## Problem details
Reproduce the text of every item below word for word, leaving out the pictures.

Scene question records
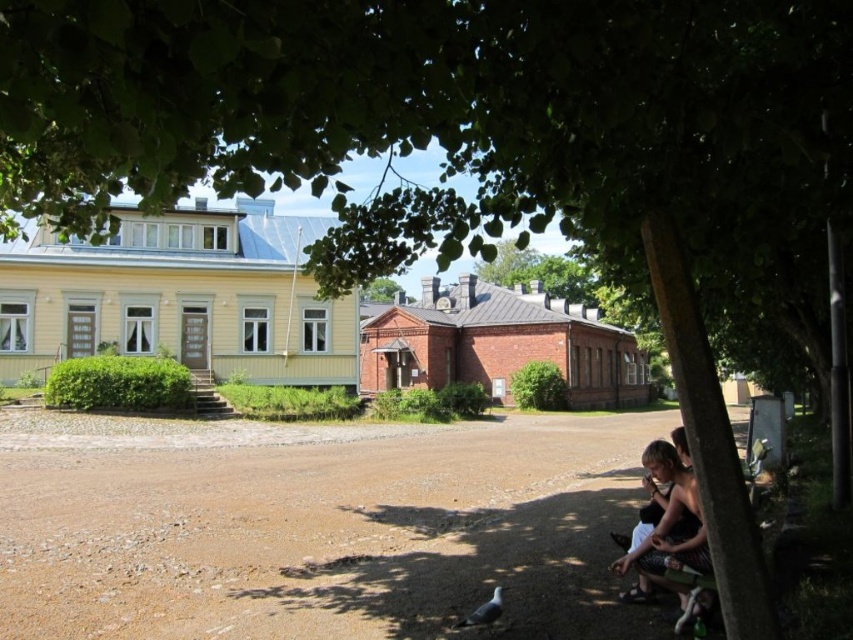
In the scene shown: Which is above, green leafy tree at upper center or green leafy tree at center?

green leafy tree at center is above.

Measure the distance between point (x=503, y=36) and camera.

Point (x=503, y=36) and camera are 3.62 meters apart from each other.

Where is `green leafy tree at upper center`? Image resolution: width=853 pixels, height=640 pixels. green leafy tree at upper center is located at coordinates (444, 120).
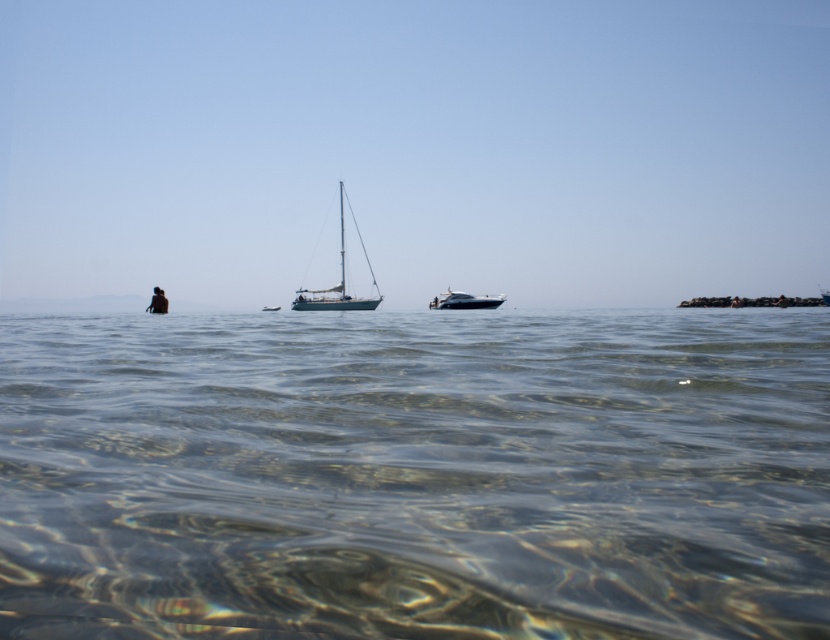
Question: Can you confirm if white glossy sailboat at center is thinner than shiny silver yacht at center?

Choices:
 (A) yes
 (B) no

Answer: (B)

Question: Is white glossy sailboat at center closer to camera compared to shiny silver yacht at center?

Choices:
 (A) no
 (B) yes

Answer: (B)

Question: Which object appears closest to the camera in this image?

Choices:
 (A) shiny silver yacht at center
 (B) white glossy sailboat at center

Answer: (B)

Question: Based on their relative distances, which object is farther from the white glossy sailboat at center?

Choices:
 (A) shiny silver yacht at center
 (B) clear water at center

Answer: (B)

Question: Can you confirm if clear water at center is bigger than white glossy sailboat at center?

Choices:
 (A) yes
 (B) no

Answer: (B)

Question: Among these objects, which one is farthest from the camera?

Choices:
 (A) clear water at center
 (B) shiny silver yacht at center

Answer: (B)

## Response for this exercise
In the scene shown: Which is above, green leafy tree at upper center or green leafy tree at center?

green leafy tree at center is above.

Measure the distance between point (x=503, y=36) and camera.

Point (x=503, y=36) and camera are 3.62 meters apart from each other.

Where is `green leafy tree at upper center`? Image resolution: width=853 pixels, height=640 pixels. green leafy tree at upper center is located at coordinates (444, 120).
Question: Can you confirm if white glossy sailboat at center is thinner than shiny silver yacht at center?

Choices:
 (A) yes
 (B) no

Answer: (B)

Question: Is white glossy sailboat at center closer to camera compared to shiny silver yacht at center?

Choices:
 (A) no
 (B) yes

Answer: (B)

Question: Which object appears closest to the camera in this image?

Choices:
 (A) shiny silver yacht at center
 (B) white glossy sailboat at center

Answer: (B)

Question: Based on their relative distances, which object is farther from the white glossy sailboat at center?

Choices:
 (A) shiny silver yacht at center
 (B) clear water at center

Answer: (B)

Question: Can you confirm if clear water at center is bigger than white glossy sailboat at center?

Choices:
 (A) yes
 (B) no

Answer: (B)

Question: Among these objects, which one is farthest from the camera?

Choices:
 (A) clear water at center
 (B) shiny silver yacht at center

Answer: (B)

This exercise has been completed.